* Direction *
Return everything from the line containing "Given the screenshot: What" down to the line containing "pyautogui.click(x=227, y=342)", both included, copying it exactly as it appears in the records below.
## Begin Data excerpts
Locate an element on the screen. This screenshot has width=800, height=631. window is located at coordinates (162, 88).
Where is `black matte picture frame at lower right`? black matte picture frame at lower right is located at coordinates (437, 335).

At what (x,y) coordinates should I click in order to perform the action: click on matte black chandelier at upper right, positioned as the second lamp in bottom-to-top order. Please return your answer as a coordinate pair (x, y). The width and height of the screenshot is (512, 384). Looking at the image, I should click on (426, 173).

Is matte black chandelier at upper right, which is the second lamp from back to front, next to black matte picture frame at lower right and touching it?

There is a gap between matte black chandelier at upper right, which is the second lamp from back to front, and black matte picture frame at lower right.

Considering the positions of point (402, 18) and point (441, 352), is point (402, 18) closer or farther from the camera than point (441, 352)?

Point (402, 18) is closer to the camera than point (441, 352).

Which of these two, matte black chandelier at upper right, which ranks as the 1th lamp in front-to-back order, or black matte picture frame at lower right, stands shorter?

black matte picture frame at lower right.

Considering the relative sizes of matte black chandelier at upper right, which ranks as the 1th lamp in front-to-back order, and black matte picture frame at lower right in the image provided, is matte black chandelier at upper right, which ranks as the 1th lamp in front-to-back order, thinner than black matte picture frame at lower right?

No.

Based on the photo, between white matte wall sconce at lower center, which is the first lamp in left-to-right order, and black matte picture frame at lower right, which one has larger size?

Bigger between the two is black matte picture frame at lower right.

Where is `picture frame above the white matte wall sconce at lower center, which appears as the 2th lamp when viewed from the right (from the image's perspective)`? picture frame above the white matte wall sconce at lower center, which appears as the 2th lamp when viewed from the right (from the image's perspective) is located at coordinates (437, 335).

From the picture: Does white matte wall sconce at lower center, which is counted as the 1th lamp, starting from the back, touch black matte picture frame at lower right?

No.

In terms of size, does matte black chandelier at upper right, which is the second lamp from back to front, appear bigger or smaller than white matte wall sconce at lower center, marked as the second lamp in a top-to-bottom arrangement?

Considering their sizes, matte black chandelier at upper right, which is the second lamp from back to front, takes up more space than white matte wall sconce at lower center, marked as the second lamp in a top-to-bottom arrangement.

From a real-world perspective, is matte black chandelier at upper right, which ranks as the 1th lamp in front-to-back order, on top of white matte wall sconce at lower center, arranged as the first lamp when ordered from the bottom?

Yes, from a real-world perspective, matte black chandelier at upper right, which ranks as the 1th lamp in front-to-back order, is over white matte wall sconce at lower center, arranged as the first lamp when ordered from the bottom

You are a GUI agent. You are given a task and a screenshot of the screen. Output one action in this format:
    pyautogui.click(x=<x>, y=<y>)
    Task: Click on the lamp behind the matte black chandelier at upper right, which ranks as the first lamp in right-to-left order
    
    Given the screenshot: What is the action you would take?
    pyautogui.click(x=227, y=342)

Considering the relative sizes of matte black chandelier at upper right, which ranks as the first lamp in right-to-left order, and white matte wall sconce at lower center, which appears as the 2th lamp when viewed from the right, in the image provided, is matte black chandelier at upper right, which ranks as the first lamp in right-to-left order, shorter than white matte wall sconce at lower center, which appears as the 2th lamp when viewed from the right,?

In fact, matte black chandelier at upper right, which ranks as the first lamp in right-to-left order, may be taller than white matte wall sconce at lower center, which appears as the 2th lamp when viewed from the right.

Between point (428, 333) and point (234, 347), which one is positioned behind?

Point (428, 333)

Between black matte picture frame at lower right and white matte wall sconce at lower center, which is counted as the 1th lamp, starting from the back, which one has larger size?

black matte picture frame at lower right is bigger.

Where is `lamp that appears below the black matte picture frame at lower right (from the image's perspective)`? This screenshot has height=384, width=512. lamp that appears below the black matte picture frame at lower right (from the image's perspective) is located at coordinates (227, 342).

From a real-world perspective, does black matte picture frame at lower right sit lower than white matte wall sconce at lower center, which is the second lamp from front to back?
## End Data excerpts
* Exercise result *
    Given the screenshot: What is the action you would take?
    pyautogui.click(x=227, y=342)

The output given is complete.